» **EXERCISE AIM**:
The answer must consist of every line in the data below that holds the word "orange".

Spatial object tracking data
════════════════
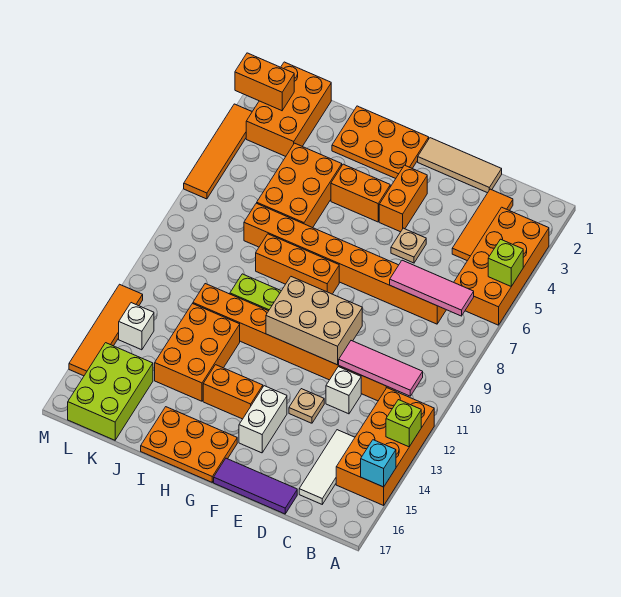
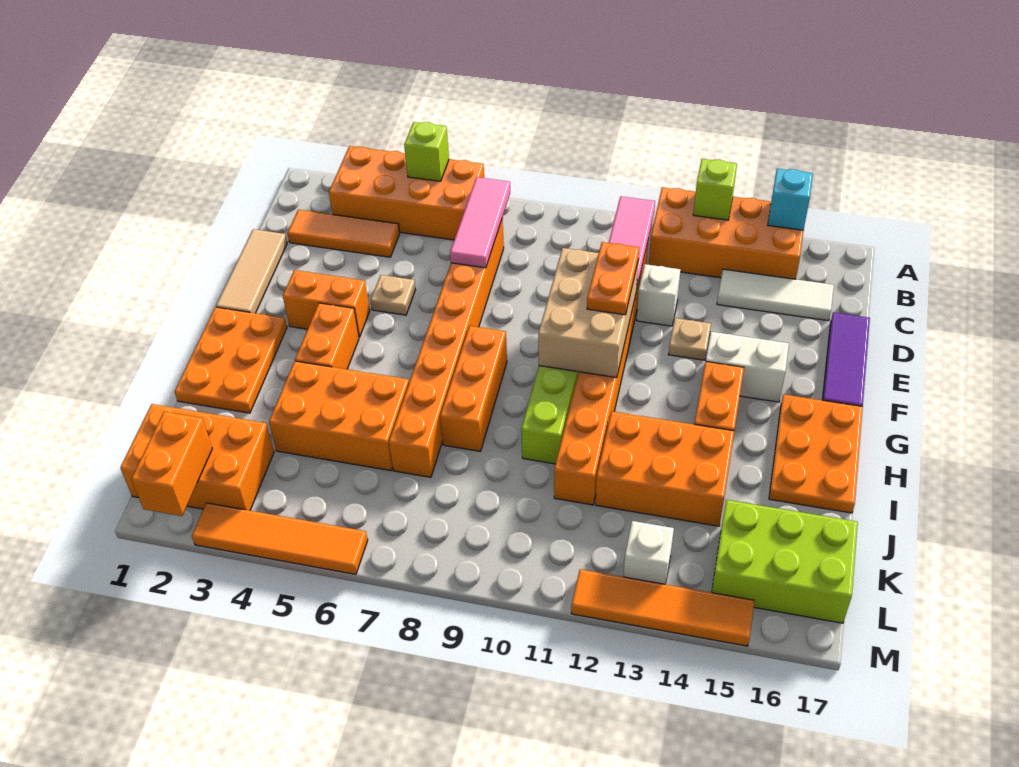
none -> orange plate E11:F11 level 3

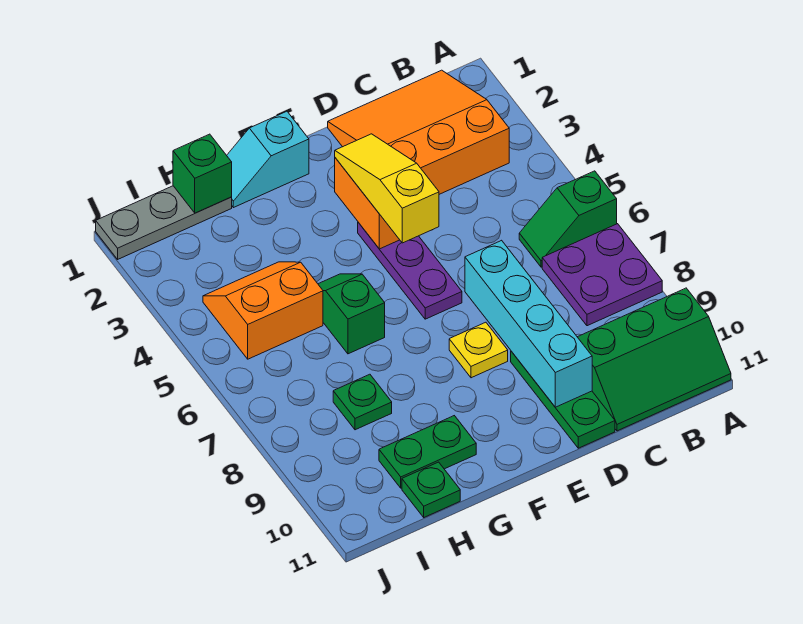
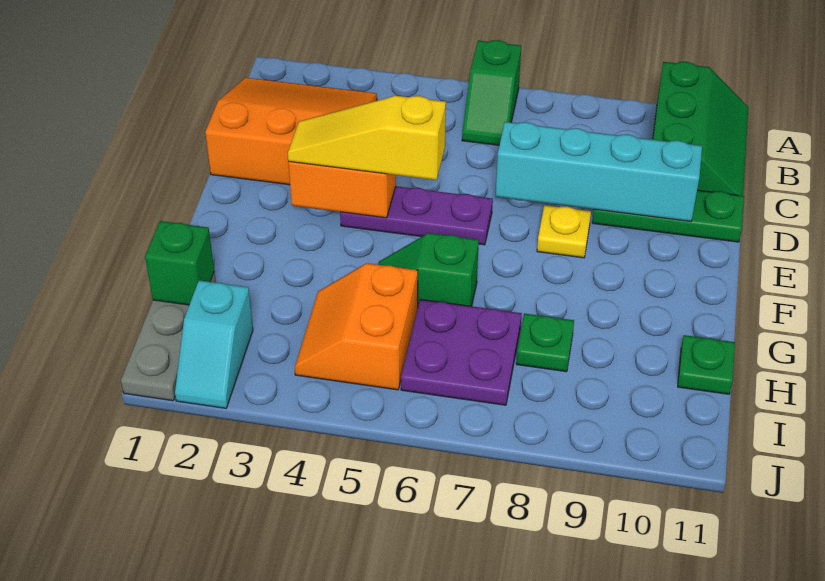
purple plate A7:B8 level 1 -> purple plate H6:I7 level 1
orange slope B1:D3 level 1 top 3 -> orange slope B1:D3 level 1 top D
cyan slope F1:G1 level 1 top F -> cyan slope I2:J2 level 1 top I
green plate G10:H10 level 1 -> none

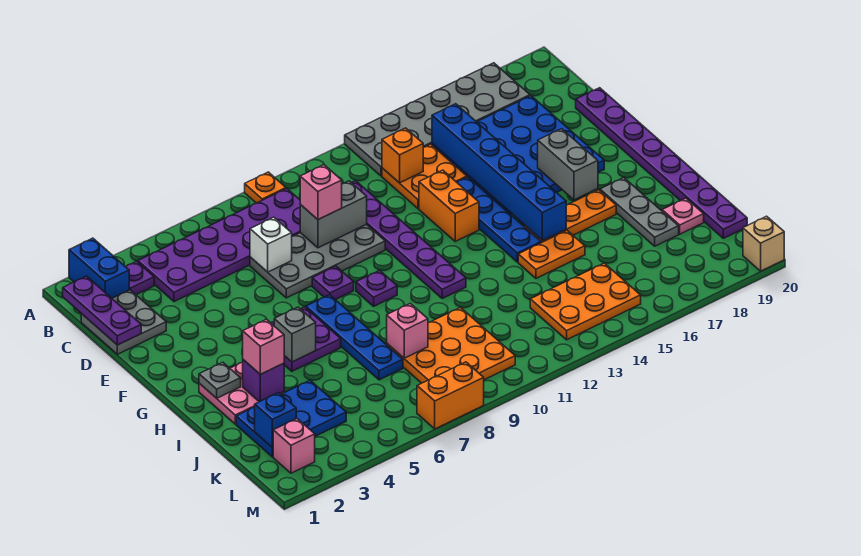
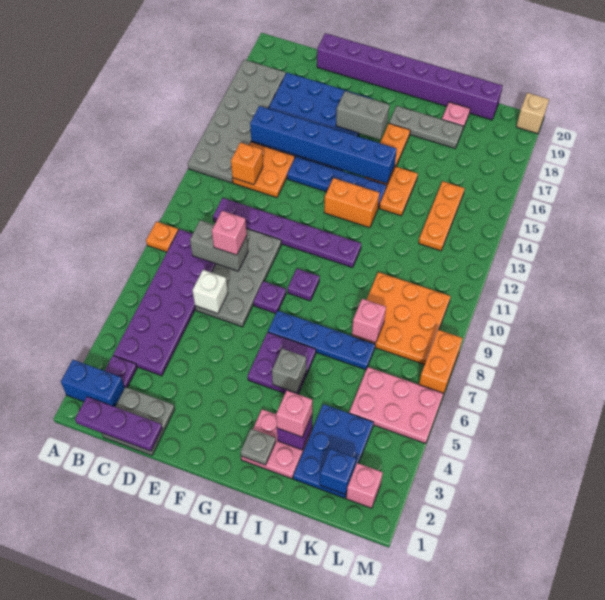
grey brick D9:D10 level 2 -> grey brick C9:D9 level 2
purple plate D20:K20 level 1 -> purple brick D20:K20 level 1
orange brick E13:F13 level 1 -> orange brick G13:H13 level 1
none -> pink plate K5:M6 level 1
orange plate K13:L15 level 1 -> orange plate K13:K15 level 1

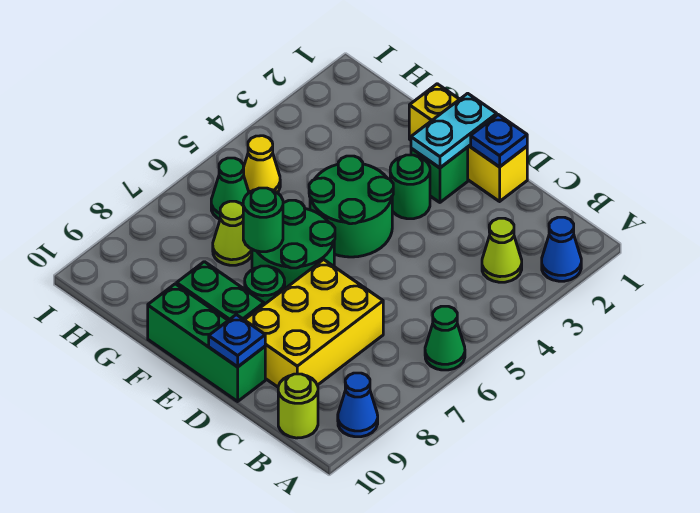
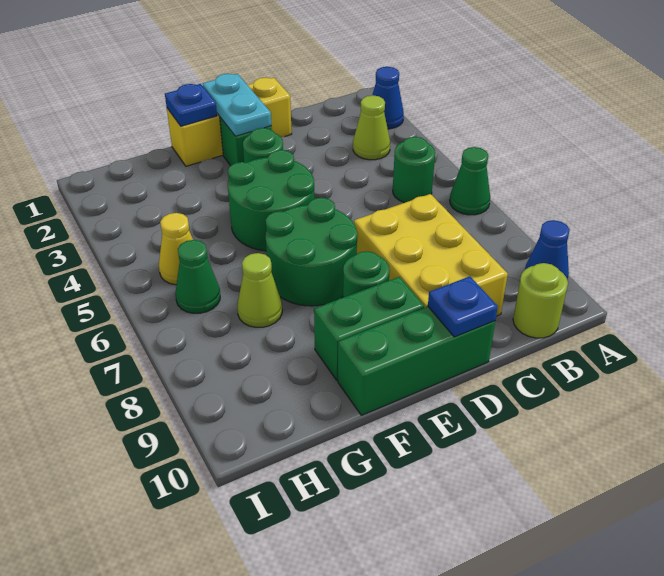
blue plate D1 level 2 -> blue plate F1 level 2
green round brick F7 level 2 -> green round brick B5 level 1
════════════════
» **EXPECTED ANSWER**:
none -> orange plate E11:F11 level 3
orange slope B1:D3 level 1 top 3 -> orange slope B1:D3 level 1 top D
orange brick E13:F13 level 1 -> orange brick G13:H13 level 1
orange plate K13:L15 level 1 -> orange plate K13:K15 level 1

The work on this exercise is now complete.